▶ [Work required] Locate each line with the string "bottle" in the listing below and copy it.

▶ [Material provided]

***

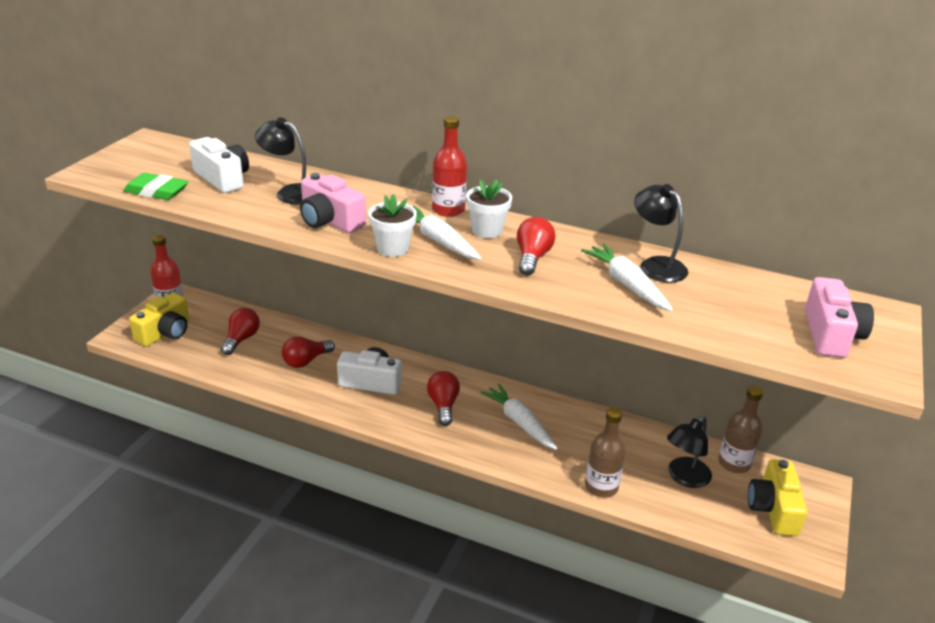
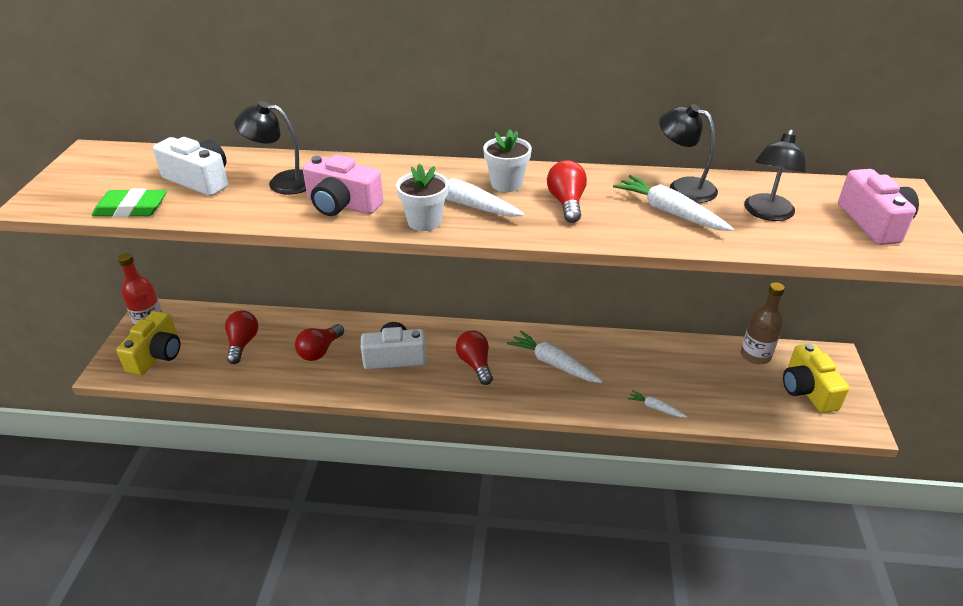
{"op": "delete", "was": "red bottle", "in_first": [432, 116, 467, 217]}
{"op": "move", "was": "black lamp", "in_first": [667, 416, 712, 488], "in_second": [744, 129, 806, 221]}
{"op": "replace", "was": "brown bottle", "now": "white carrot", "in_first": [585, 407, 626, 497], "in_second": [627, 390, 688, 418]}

***

▶ [Answer for this exercise]
{"op": "delete", "was": "red bottle", "in_first": [432, 116, 467, 217]}
{"op": "replace", "was": "brown bottle", "now": "white carrot", "in_first": [585, 407, 626, 497], "in_second": [627, 390, 688, 418]}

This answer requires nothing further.